◆ Activity:
From the line containing "white_sorivatuk (517, 200)" to the last line of the records below, transcribe everything exactly, pictures excluded.

◆ Material to process:

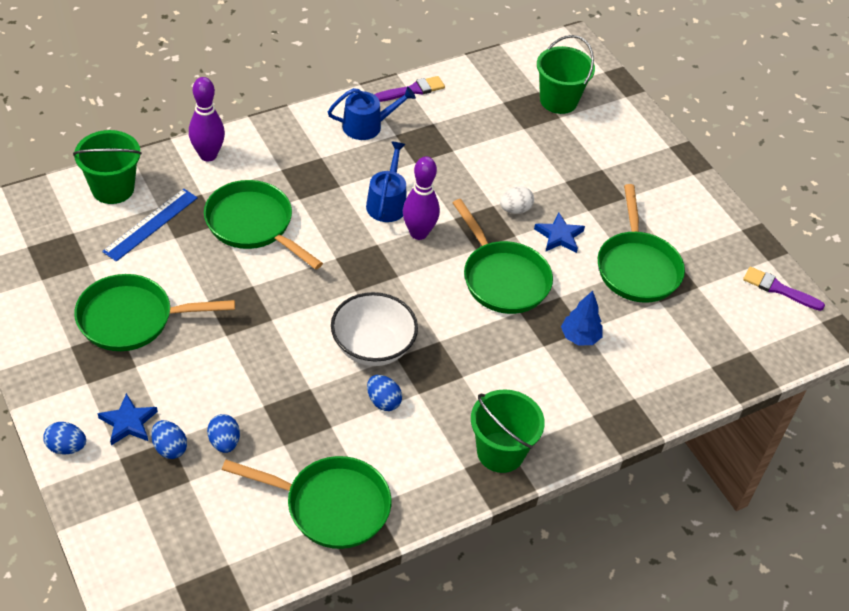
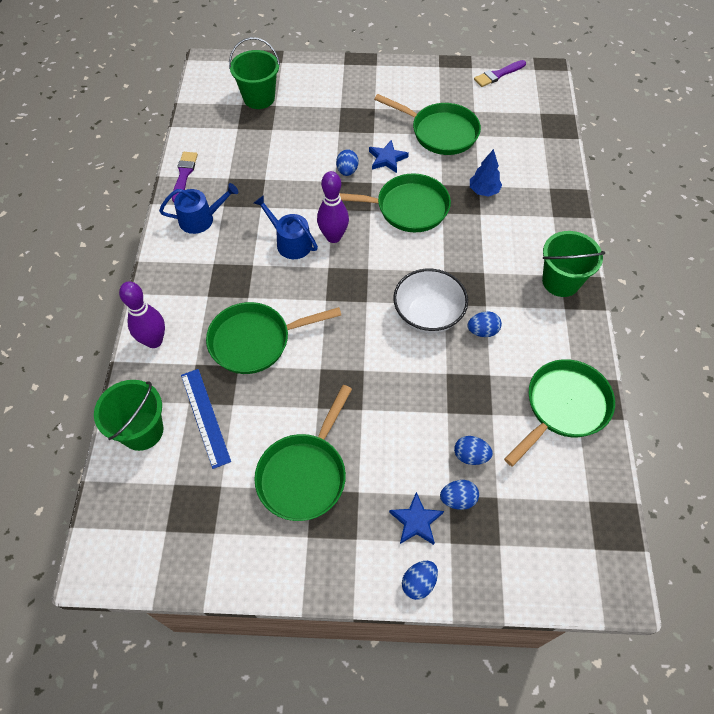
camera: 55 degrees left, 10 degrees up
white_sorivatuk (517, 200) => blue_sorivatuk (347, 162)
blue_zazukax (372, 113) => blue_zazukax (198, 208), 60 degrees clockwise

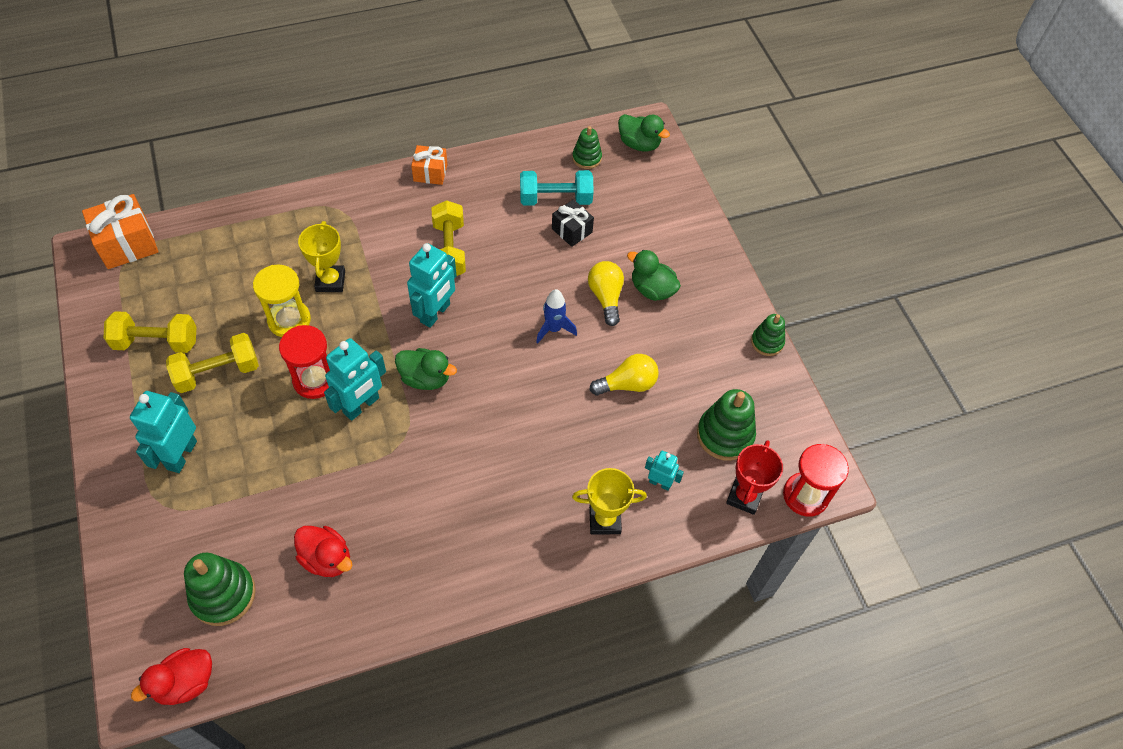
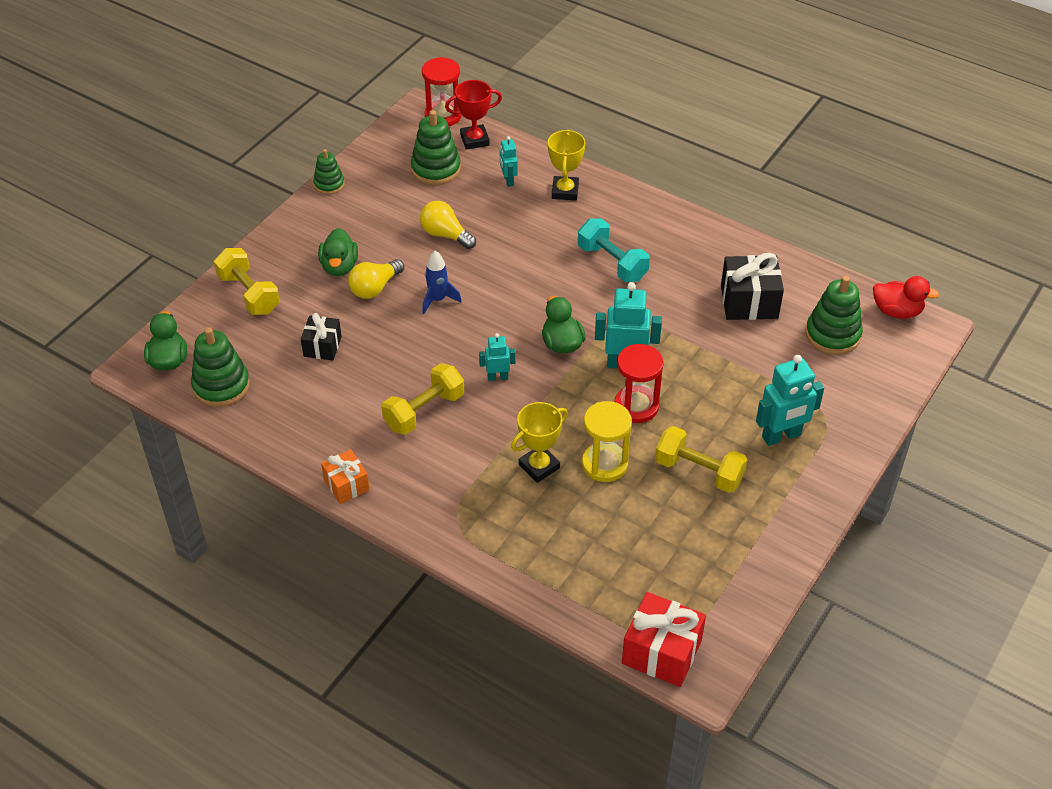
camera: 125 degrees left, 10 degrees down
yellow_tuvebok (150, 332) => yellow_tuvebok (247, 281), relocated
turquoise_tuvebok (557, 187) => turquoise_tuvebok (614, 250), relocated
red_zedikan (323, 551) => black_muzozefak (752, 286)
orange_muzozefak (120, 231) => red_muzozefak (664, 639)
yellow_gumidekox (609, 501) => yellow_gumidekox (567, 164), 45 degrees clockwise
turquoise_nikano (432, 285) => turquoise_nikano (497, 357), x0.55
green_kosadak (587, 147) => green_kosadak (220, 367), x1.64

◆ Reply to the exercise:
white_sorivatuk (517, 200) => blue_sorivatuk (347, 162)
blue_zazukax (372, 113) => blue_zazukax (198, 208), 60 degrees clockwise

camera: 125 degrees left, 10 degrees down
yellow_tuvebok (150, 332) => yellow_tuvebok (247, 281), relocated
turquoise_tuvebok (557, 187) => turquoise_tuvebok (614, 250), relocated
red_zedikan (323, 551) => black_muzozefak (752, 286)
orange_muzozefak (120, 231) => red_muzozefak (664, 639)
yellow_gumidekox (609, 501) => yellow_gumidekox (567, 164), 45 degrees clockwise
turquoise_nikano (432, 285) => turquoise_nikano (497, 357), x0.55
green_kosadak (587, 147) => green_kosadak (220, 367), x1.64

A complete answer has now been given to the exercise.